** start INPUT DATA **

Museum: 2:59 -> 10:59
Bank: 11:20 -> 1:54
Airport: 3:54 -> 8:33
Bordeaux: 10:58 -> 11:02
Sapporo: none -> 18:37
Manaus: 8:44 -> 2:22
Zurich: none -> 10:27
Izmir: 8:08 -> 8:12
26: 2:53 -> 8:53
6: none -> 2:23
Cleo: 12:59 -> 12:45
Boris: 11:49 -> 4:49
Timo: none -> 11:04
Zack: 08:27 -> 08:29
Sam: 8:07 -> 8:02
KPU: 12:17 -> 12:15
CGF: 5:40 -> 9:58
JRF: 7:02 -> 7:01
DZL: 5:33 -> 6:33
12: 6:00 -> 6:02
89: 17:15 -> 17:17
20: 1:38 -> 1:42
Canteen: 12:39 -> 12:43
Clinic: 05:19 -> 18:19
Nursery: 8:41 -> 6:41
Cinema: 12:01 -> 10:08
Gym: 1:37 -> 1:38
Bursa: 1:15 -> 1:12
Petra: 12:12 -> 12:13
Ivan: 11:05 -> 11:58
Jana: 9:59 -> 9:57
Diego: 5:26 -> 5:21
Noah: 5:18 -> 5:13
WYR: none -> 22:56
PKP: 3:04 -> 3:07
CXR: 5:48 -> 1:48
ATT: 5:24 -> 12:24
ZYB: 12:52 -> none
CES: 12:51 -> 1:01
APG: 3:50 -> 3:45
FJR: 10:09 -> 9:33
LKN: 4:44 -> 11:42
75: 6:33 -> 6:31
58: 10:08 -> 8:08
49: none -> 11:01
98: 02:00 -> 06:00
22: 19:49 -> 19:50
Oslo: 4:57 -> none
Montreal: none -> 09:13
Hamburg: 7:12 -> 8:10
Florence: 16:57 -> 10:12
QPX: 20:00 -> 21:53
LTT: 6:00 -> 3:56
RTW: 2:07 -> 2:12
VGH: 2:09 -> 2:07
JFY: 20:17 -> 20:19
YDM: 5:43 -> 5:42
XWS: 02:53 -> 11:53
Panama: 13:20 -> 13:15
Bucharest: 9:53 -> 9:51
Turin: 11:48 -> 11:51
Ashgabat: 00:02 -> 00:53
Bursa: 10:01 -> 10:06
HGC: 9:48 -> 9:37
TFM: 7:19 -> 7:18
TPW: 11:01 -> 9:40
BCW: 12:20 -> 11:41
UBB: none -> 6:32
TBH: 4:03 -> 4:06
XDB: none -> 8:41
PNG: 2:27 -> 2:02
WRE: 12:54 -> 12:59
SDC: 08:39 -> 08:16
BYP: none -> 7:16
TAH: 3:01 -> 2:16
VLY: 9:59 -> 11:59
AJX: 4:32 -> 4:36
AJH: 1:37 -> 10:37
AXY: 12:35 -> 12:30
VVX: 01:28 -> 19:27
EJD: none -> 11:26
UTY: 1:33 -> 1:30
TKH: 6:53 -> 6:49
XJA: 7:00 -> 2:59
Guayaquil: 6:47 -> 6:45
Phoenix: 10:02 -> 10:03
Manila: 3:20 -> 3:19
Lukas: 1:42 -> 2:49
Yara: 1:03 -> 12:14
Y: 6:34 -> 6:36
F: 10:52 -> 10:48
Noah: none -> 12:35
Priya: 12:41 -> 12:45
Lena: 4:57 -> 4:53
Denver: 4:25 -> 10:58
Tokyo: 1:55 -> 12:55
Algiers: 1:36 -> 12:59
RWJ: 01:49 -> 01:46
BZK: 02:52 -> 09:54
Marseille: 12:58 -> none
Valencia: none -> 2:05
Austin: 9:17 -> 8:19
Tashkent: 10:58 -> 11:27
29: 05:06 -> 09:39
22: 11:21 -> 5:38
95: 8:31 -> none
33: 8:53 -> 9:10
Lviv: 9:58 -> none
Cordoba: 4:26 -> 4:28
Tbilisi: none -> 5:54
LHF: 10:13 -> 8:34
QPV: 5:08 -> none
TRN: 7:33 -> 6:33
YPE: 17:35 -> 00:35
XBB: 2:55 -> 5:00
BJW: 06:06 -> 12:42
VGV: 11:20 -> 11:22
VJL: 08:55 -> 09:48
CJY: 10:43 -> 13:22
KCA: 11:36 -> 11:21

** end INPUT DATA **

Could you return all of the items above, line for line and unchanged?

THE ANSWER
Museum: 2:59 -> 10:59
Bank: 11:20 -> 1:54
Airport: 3:54 -> 8:33
Bordeaux: 10:58 -> 11:02
Sapporo: none -> 18:37
Manaus: 8:44 -> 2:22
Zurich: none -> 10:27
Izmir: 8:08 -> 8:12
26: 2:53 -> 8:53
6: none -> 2:23
Cleo: 12:59 -> 12:45
Boris: 11:49 -> 4:49
Timo: none -> 11:04
Zack: 08:27 -> 08:29
Sam: 8:07 -> 8:02
KPU: 12:17 -> 12:15
CGF: 5:40 -> 9:58
JRF: 7:02 -> 7:01
DZL: 5:33 -> 6:33
12: 6:00 -> 6:02
89: 17:15 -> 17:17
20: 1:38 -> 1:42
Canteen: 12:39 -> 12:43
Clinic: 05:19 -> 18:19
Nursery: 8:41 -> 6:41
Cinema: 12:01 -> 10:08
Gym: 1:37 -> 1:38
Bursa: 1:15 -> 1:12
Petra: 12:12 -> 12:13
Ivan: 11:05 -> 11:58
Jana: 9:59 -> 9:57
Diego: 5:26 -> 5:21
Noah: 5:18 -> 5:13
WYR: none -> 22:56
PKP: 3:04 -> 3:07
CXR: 5:48 -> 1:48
ATT: 5:24 -> 12:24
ZYB: 12:52 -> none
CES: 12:51 -> 1:01
APG: 3:50 -> 3:45
FJR: 10:09 -> 9:33
LKN: 4:44 -> 11:42
75: 6:33 -> 6:31
58: 10:08 -> 8:08
49: none -> 11:01
98: 02:00 -> 06:00
22: 19:49 -> 19:50
Oslo: 4:57 -> none
Montreal: none -> 09:13
Hamburg: 7:12 -> 8:10
Florence: 16:57 -> 10:12
QPX: 20:00 -> 21:53
LTT: 6:00 -> 3:56
RTW: 2:07 -> 2:12
VGH: 2:09 -> 2:07
JFY: 20:17 -> 20:19
YDM: 5:43 -> 5:42
XWS: 02:53 -> 11:53
Panama: 13:20 -> 13:15
Bucharest: 9:53 -> 9:51
Turin: 11:48 -> 11:51
Ashgabat: 00:02 -> 00:53
Bursa: 10:01 -> 10:06
HGC: 9:48 -> 9:37
TFM: 7:19 -> 7:18
TPW: 11:01 -> 9:40
BCW: 12:20 -> 11:41
UBB: none -> 6:32
TBH: 4:03 -> 4:06
XDB: none -> 8:41
PNG: 2:27 -> 2:02
WRE: 12:54 -> 12:59
SDC: 08:39 -> 08:16
BYP: none -> 7:16
TAH: 3:01 -> 2:16
VLY: 9:59 -> 11:59
AJX: 4:32 -> 4:36
AJH: 1:37 -> 10:37
AXY: 12:35 -> 12:30
VVX: 01:28 -> 19:27
EJD: none -> 11:26
UTY: 1:33 -> 1:30
TKH: 6:53 -> 6:49
XJA: 7:00 -> 2:59
Guayaquil: 6:47 -> 6:45
Phoenix: 10:02 -> 10:03
Manila: 3:20 -> 3:19
Lukas: 1:42 -> 2:49
Yara: 1:03 -> 12:14
Y: 6:34 -> 6:36
F: 10:52 -> 10:48
Noah: none -> 12:35
Priya: 12:41 -> 12:45
Lena: 4:57 -> 4:53
Denver: 4:25 -> 10:58
Tokyo: 1:55 -> 12:55
Algiers: 1:36 -> 12:59
RWJ: 01:49 -> 01:46
BZK: 02:52 -> 09:54
Marseille: 12:58 -> none
Valencia: none -> 2:05
Austin: 9:17 -> 8:19
Tashkent: 10:58 -> 11:27
29: 05:06 -> 09:39
22: 11:21 -> 5:38
95: 8:31 -> none
33: 8:53 -> 9:10
Lviv: 9:58 -> none
Cordoba: 4:26 -> 4:28
Tbilisi: none -> 5:54
LHF: 10:13 -> 8:34
QPV: 5:08 -> none
TRN: 7:33 -> 6:33
YPE: 17:35 -> 00:35
XBB: 2:55 -> 5:00
BJW: 06:06 -> 12:42
VGV: 11:20 -> 11:22
VJL: 08:55 -> 09:48
CJY: 10:43 -> 13:22
KCA: 11:36 -> 11:21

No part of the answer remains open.